(EXERCISE BRIEF): Find each line in the material below that contains the word "Does", and copy those lines out in full.

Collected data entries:
Start

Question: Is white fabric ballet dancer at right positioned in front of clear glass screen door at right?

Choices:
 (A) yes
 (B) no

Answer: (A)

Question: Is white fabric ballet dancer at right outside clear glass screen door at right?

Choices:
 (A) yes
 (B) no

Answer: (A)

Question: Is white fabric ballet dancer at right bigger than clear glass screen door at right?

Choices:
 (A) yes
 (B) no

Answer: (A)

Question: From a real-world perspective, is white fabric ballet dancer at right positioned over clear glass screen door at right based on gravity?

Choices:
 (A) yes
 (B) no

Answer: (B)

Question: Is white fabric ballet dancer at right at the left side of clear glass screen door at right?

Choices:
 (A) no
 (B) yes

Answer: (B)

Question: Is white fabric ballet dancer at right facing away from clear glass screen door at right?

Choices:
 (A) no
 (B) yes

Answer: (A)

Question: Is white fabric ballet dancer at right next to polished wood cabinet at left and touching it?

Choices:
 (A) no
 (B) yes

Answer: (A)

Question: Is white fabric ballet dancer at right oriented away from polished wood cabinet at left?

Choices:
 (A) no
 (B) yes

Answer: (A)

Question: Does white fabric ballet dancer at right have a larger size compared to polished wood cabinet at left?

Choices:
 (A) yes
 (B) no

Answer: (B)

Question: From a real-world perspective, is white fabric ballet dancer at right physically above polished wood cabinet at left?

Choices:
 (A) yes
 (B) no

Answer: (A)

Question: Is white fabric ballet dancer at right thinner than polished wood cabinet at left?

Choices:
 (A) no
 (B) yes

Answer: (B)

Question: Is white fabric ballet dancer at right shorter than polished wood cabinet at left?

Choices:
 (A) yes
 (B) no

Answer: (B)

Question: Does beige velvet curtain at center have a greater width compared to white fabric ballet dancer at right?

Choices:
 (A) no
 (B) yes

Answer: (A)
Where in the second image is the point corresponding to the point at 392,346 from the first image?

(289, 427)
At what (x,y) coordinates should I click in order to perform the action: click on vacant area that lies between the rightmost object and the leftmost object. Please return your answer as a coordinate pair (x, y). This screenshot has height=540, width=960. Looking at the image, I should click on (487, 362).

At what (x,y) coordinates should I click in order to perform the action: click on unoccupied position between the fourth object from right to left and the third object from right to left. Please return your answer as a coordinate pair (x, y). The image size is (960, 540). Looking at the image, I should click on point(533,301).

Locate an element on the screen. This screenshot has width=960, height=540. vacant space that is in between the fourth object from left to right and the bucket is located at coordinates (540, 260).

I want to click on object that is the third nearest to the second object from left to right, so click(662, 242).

End

(RESPONSE TO THE TASK):
Question: Does white fabric ballet dancer at right have a larger size compared to polished wood cabinet at left?
Question: Does beige velvet curtain at center have a greater width compared to white fabric ballet dancer at right?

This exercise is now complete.